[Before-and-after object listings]
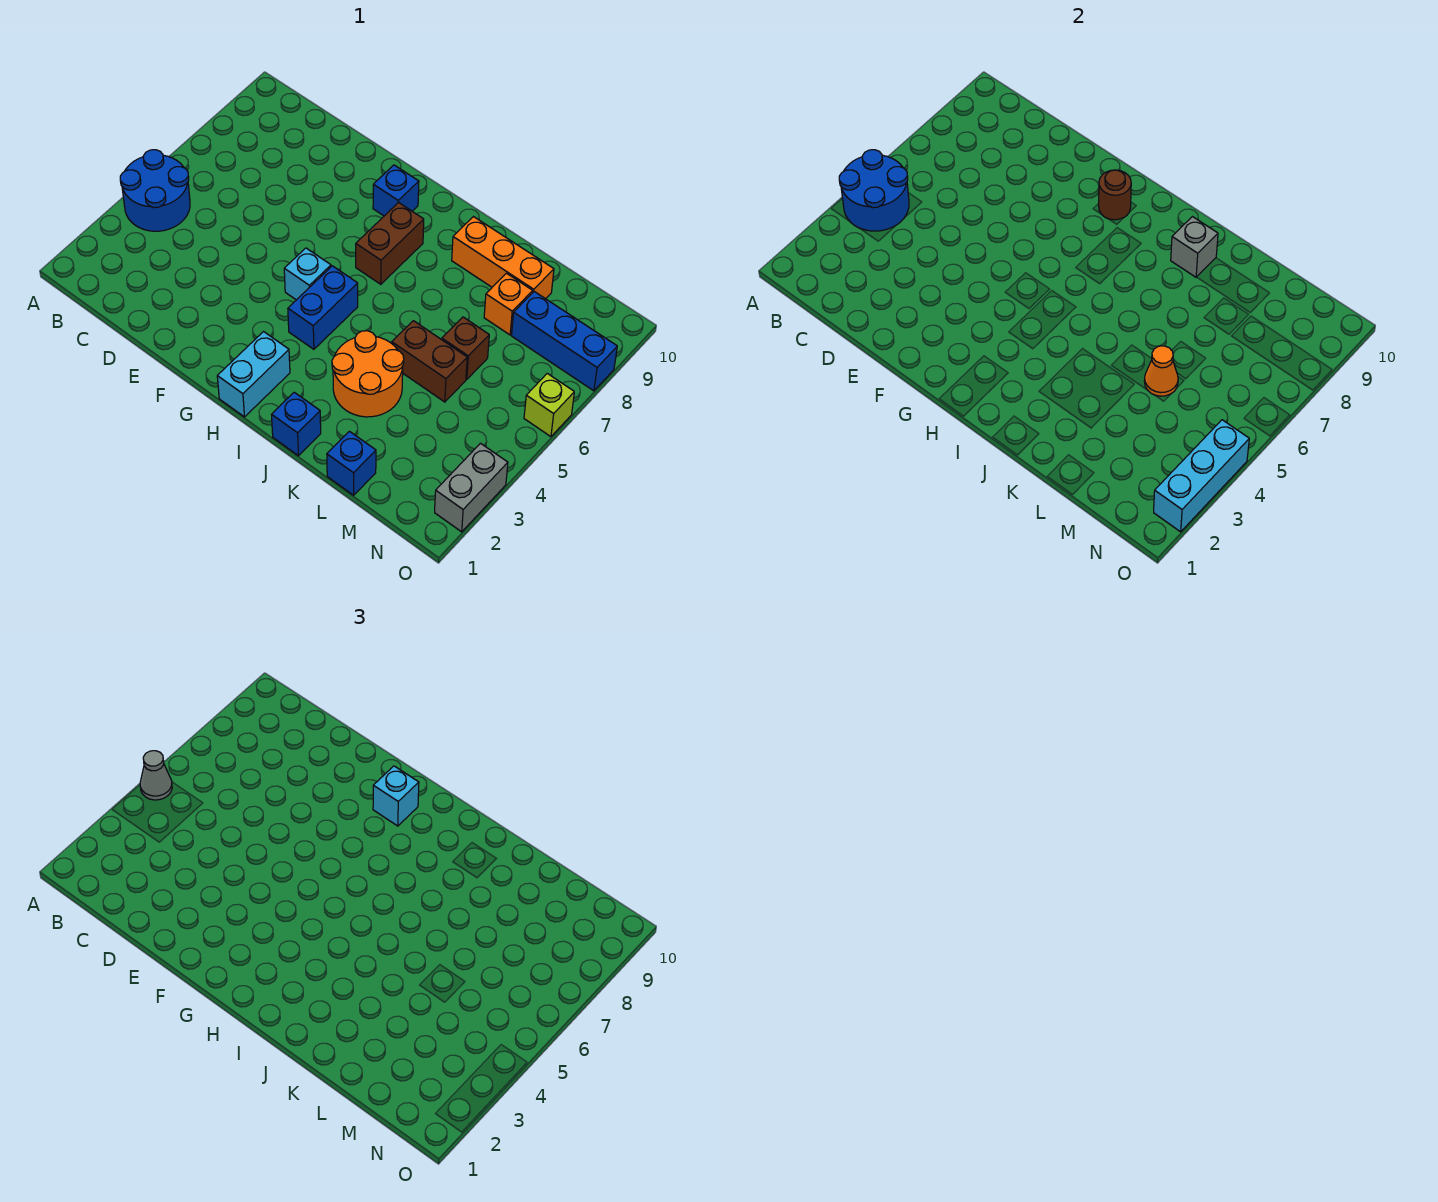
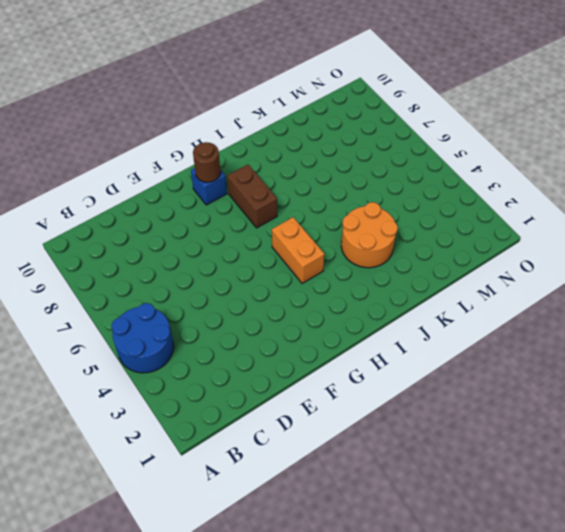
orange brick H4:H5 level 1 -> blue brick H4:H5 level 1
none -> cyan brick G5 level 1
none -> cyan brick H1:H2 level 1
none -> blue brick J1 level 1

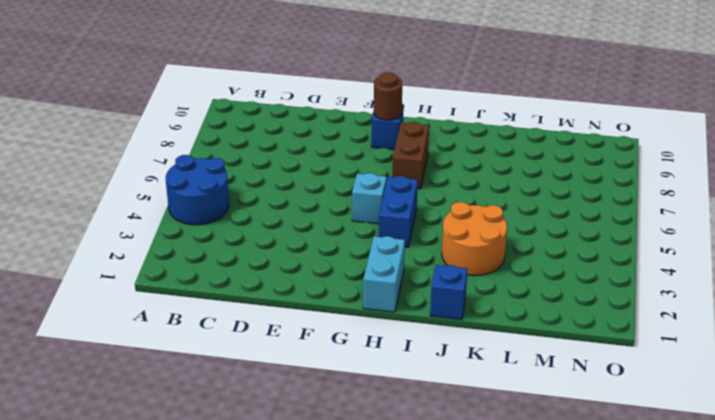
none -> orange brick J9:L9 level 1
none -> brown brick K5:L5 level 1
none -> blue brick L1 level 1

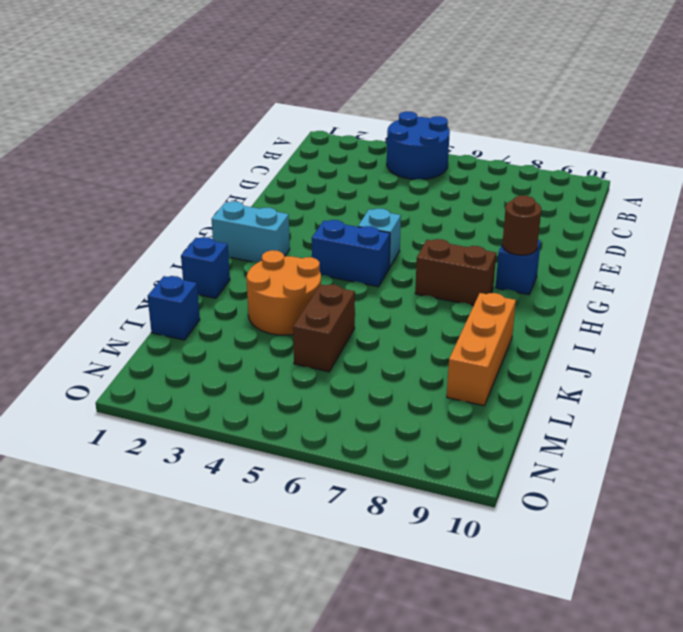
none -> brown brick L6 level 1
none -> orange brick L8 level 1
none -> blue brick M8:O8 level 1

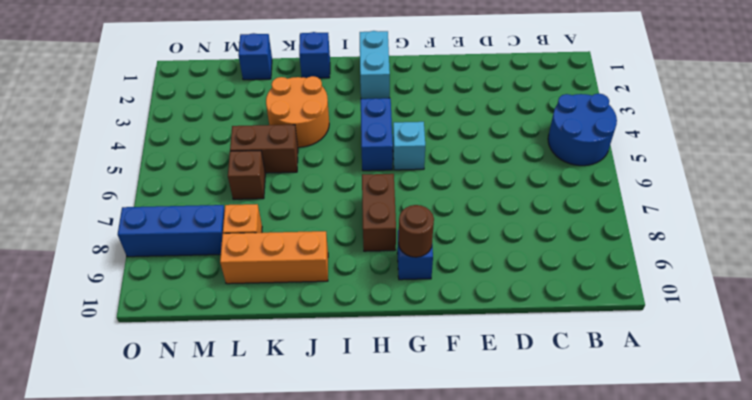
none -> grey brick O2:O3 level 1
none -> lime brick O6 level 1
none -> blue round brick A4:B5 level 2

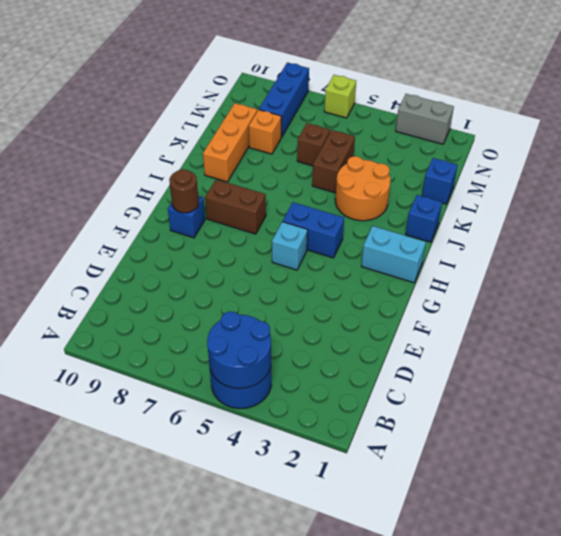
none -> grey brick J9 level 2
none -> orange cone L5 level 2
none -> cyan brick O2:O4 level 2

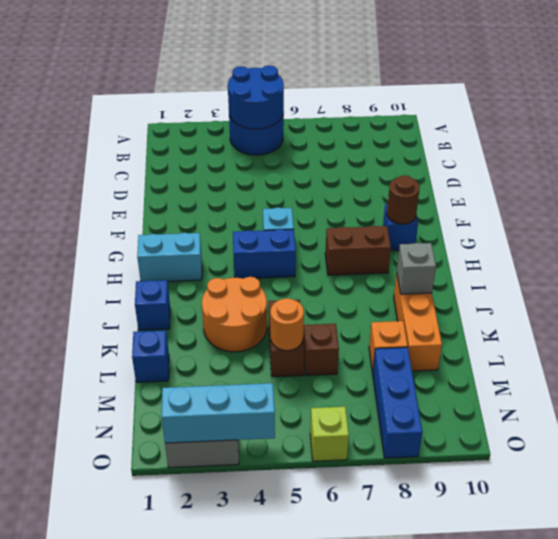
orange round brick L5 level 2 -> orange cone L5 level 2
none -> grey cone A5 level 3
none -> cyan brick G9 level 3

Task description
Precisely the lines from the one containing "none -> cyan brick H1:H2 level 1" to the end of the data above, both included, should be printed; leave the pictures out.

Solution to the problem
none -> cyan brick H1:H2 level 1
none -> blue brick J1 level 1

none -> orange brick J9:L9 level 1
none -> brown brick K5:L5 level 1
none -> blue brick L1 level 1

none -> brown brick L6 level 1
none -> orange brick L8 level 1
none -> blue brick M8:O8 level 1

none -> grey brick O2:O3 level 1
none -> lime brick O6 level 1
none -> blue round brick A4:B5 level 2

none -> grey brick J9 level 2
none -> orange cone L5 level 2
none -> cyan brick O2:O4 level 2

orange round brick L5 level 2 -> orange cone L5 level 2
none -> grey cone A5 level 3
none -> cyan brick G9 level 3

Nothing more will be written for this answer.